*Exercise*
The answer must be an exact copy of the lines from the one containing "R2: 6.8k (3V3, U2/MCLR) -> 6.8k (3V3, DGND)" through the end of the records, with the pictures left out.

*** Extracted entries ***

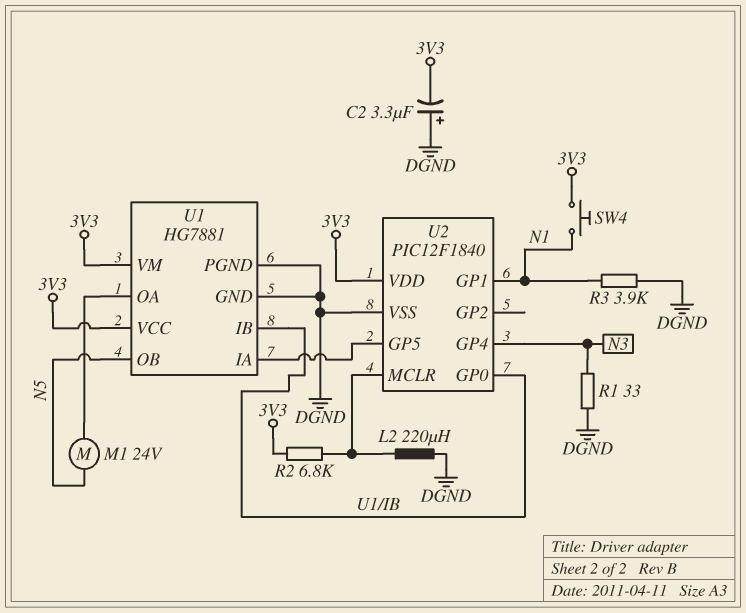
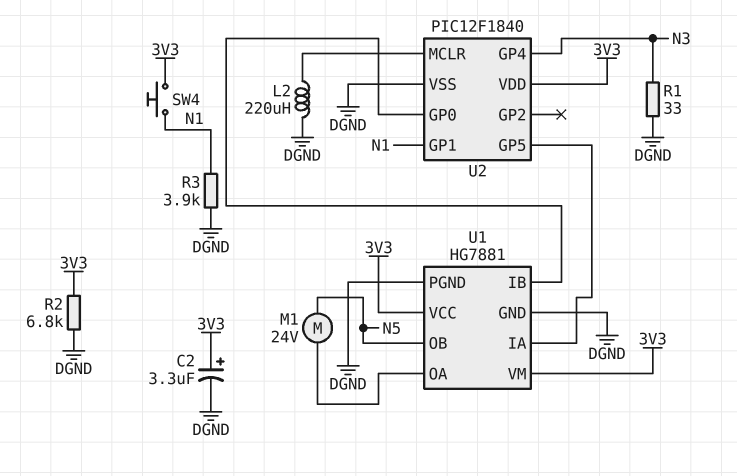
C2: 3.3uF (plus DGND, minus 3V3) -> 3.3uF (plus 3V3, minus DGND)
R2: 6.8k (3V3, U2/MCLR) -> 6.8k (3V3, DGND)

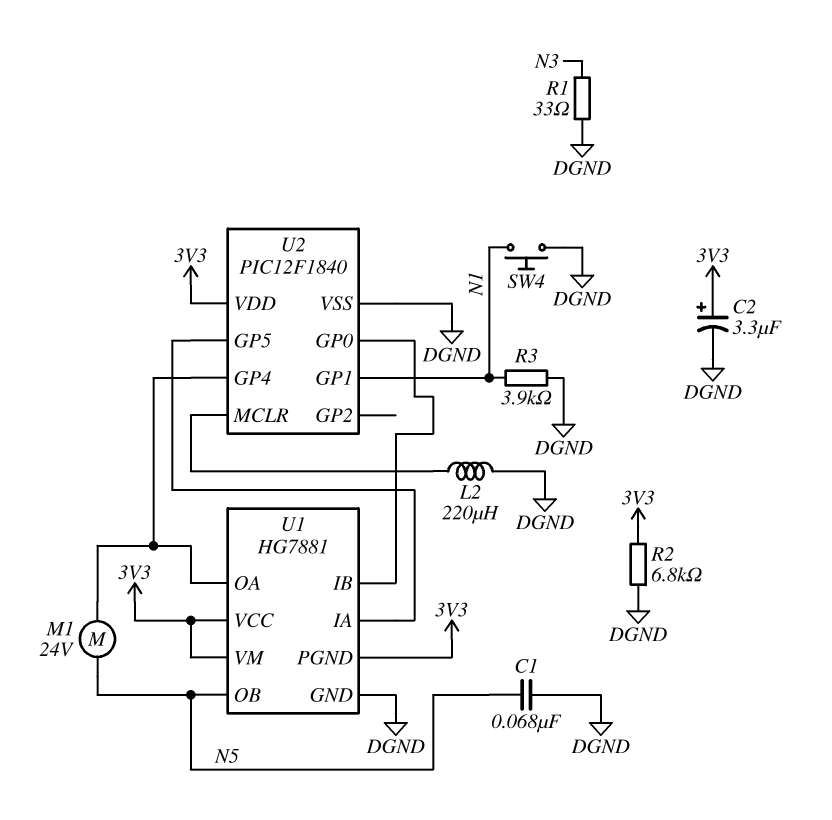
C1: none -> 68nF (DGND, N5)
SW4: button (3V3, N1) -> button (DGND, N1)
U1 pin PGND: DGND -> 3V3
U2 pin GP4: N3 -> U1/OA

***

*Exercise solution*
R2: 6.8k (3V3, U2/MCLR) -> 6.8k (3V3, DGND)

C1: none -> 68nF (DGND, N5)
SW4: button (3V3, N1) -> button (DGND, N1)
U1 pin PGND: DGND -> 3V3
U2 pin GP4: N3 -> U1/OA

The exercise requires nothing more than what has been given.